- EXERCISE DIRECTIONS: Write out every record again, exactly.

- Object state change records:
================================

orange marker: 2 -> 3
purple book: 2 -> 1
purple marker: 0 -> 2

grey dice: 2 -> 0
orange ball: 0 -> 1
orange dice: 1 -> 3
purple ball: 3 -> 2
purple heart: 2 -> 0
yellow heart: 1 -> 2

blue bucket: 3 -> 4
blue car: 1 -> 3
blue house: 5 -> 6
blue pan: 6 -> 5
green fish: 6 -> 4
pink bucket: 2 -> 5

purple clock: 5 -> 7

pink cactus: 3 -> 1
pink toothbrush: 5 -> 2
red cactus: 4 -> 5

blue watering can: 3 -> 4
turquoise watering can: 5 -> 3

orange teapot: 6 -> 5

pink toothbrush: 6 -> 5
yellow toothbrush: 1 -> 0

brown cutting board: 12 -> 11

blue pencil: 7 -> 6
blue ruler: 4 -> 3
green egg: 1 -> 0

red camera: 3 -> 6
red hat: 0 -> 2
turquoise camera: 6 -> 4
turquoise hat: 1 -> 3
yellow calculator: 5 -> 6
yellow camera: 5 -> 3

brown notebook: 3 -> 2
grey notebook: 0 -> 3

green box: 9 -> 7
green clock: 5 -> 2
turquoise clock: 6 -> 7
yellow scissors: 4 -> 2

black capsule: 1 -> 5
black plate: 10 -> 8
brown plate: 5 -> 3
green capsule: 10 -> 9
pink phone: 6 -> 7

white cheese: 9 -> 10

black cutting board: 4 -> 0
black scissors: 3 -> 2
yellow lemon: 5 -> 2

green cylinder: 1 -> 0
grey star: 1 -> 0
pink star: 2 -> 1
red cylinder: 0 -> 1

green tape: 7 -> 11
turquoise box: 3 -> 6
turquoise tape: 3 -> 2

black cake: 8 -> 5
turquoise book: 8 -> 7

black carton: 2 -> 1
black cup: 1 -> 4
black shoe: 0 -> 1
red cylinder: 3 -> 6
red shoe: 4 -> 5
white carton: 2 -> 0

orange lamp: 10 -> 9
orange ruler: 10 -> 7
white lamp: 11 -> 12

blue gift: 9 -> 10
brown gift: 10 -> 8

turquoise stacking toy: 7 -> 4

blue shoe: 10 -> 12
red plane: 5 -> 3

================================

- THE COMPLETED TASK:
orange marker: 2 -> 3
purple book: 2 -> 1
purple marker: 0 -> 2

grey dice: 2 -> 0
orange ball: 0 -> 1
orange dice: 1 -> 3
purple ball: 3 -> 2
purple heart: 2 -> 0
yellow heart: 1 -> 2

blue bucket: 3 -> 4
blue car: 1 -> 3
blue house: 5 -> 6
blue pan: 6 -> 5
green fish: 6 -> 4
pink bucket: 2 -> 5

purple clock: 5 -> 7

pink cactus: 3 -> 1
pink toothbrush: 5 -> 2
red cactus: 4 -> 5

blue watering can: 3 -> 4
turquoise watering can: 5 -> 3

orange teapot: 6 -> 5

pink toothbrush: 6 -> 5
yellow toothbrush: 1 -> 0

brown cutting board: 12 -> 11

blue pencil: 7 -> 6
blue ruler: 4 -> 3
green egg: 1 -> 0

red camera: 3 -> 6
red hat: 0 -> 2
turquoise camera: 6 -> 4
turquoise hat: 1 -> 3
yellow calculator: 5 -> 6
yellow camera: 5 -> 3

brown notebook: 3 -> 2
grey notebook: 0 -> 3

green box: 9 -> 7
green clock: 5 -> 2
turquoise clock: 6 -> 7
yellow scissors: 4 -> 2

black capsule: 1 -> 5
black plate: 10 -> 8
brown plate: 5 -> 3
green capsule: 10 -> 9
pink phone: 6 -> 7

white cheese: 9 -> 10

black cutting board: 4 -> 0
black scissors: 3 -> 2
yellow lemon: 5 -> 2

green cylinder: 1 -> 0
grey star: 1 -> 0
pink star: 2 -> 1
red cylinder: 0 -> 1

green tape: 7 -> 11
turquoise box: 3 -> 6
turquoise tape: 3 -> 2

black cake: 8 -> 5
turquoise book: 8 -> 7

black carton: 2 -> 1
black cup: 1 -> 4
black shoe: 0 -> 1
red cylinder: 3 -> 6
red shoe: 4 -> 5
white carton: 2 -> 0

orange lamp: 10 -> 9
orange ruler: 10 -> 7
white lamp: 11 -> 12

blue gift: 9 -> 10
brown gift: 10 -> 8

turquoise stacking toy: 7 -> 4

blue shoe: 10 -> 12
red plane: 5 -> 3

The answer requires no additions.